The input:
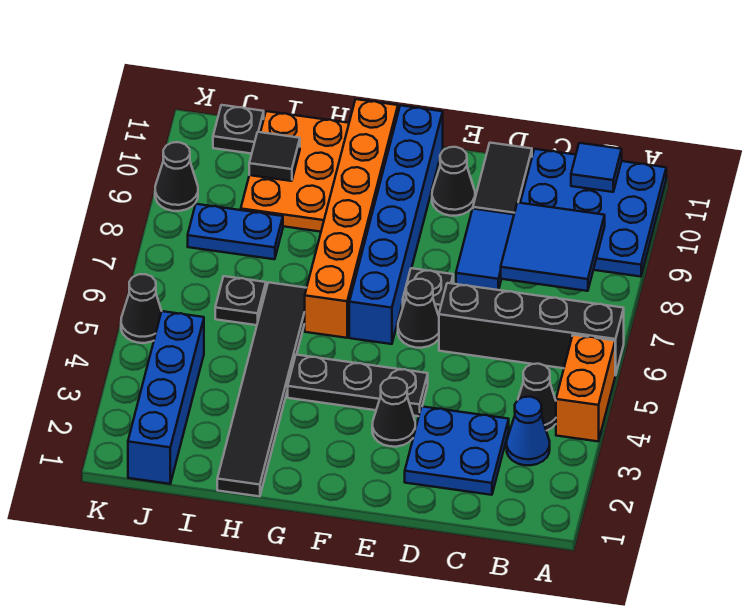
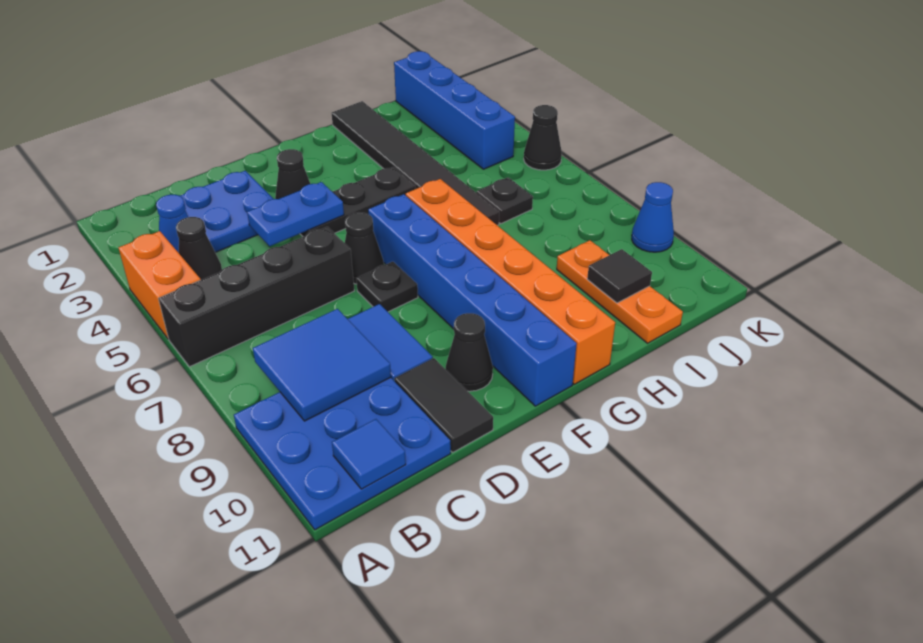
orange plate H9:I11 level 1 -> orange plate I9:I11 level 1
blue plate I8:J8 level 1 -> blue plate D4:E4 level 2
black plate J11 level 1 -> none
black cone K9 level 1 -> blue cone K9 level 1

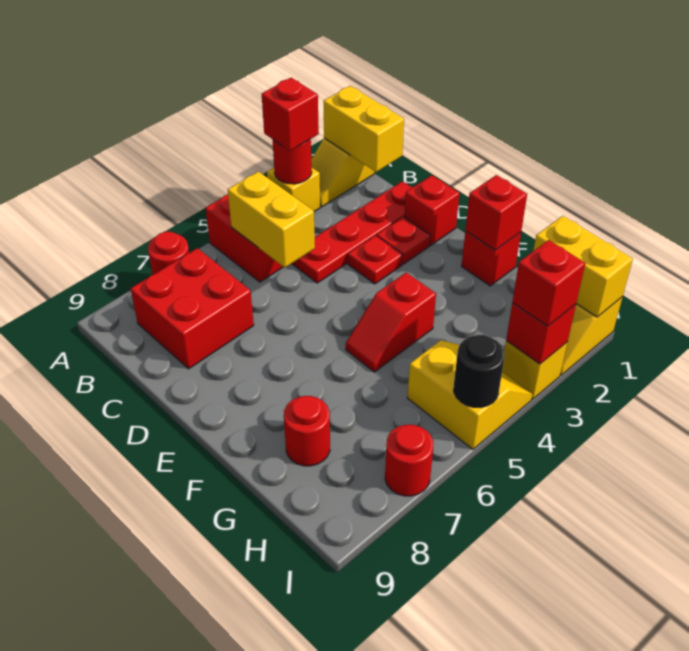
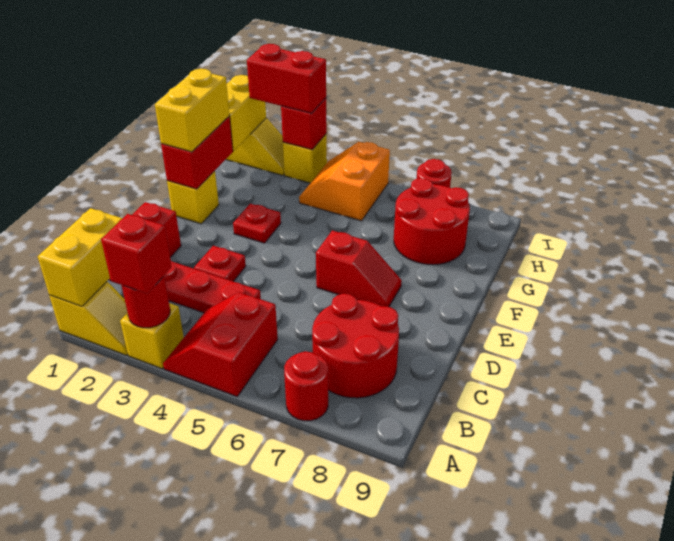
yellow brick B5:C5 level 2 -> yellow brick F1:G1 level 3
red brick B7:C8 level 1 -> red round brick B7:C8 level 1
red plate D2 level 1 -> red plate F3 level 1
red brick F1 level 1 -> yellow brick F1 level 1
red brick F1 level 2 -> red brick F1:G1 level 2
red slope F4:F5 level 1 top 4 -> red slope E6:E7 level 1 top 6
red round brick G8 level 1 -> red round brick G7:H8 level 1
yellow slope H4:I5 level 1 top 5 -> orange slope H4:I5 level 1 top 5
red brick I3 level 3 -> red brick I2:I3 level 3
black round brick I5 level 2 -> none

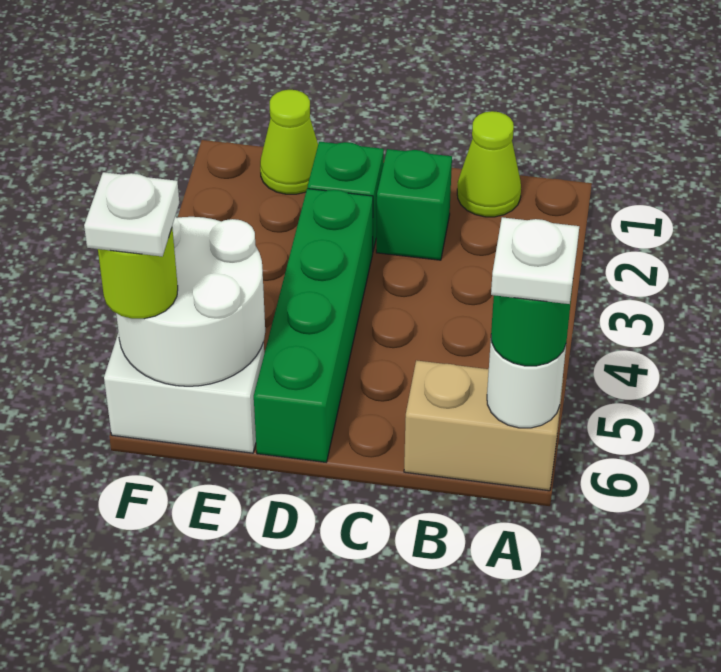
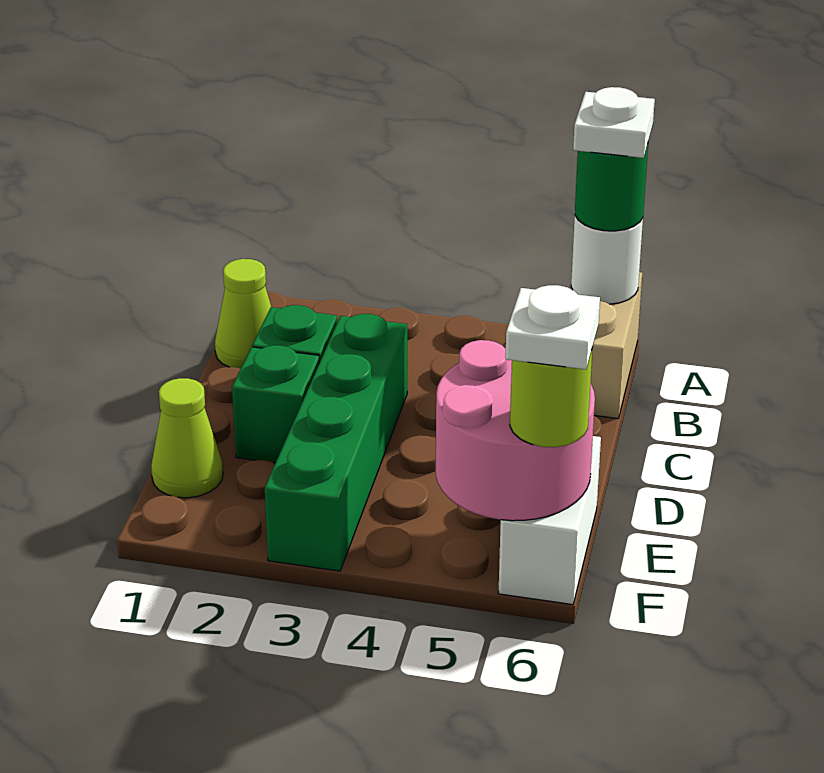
green brick D3:D6 level 1 -> green brick C3:F3 level 1
white round brick E5:F6 level 2 -> pink round brick E5:F6 level 2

Work to complete:
Your answer should consist only of the number of lines in the entries above that include "blue".

Finished task:
2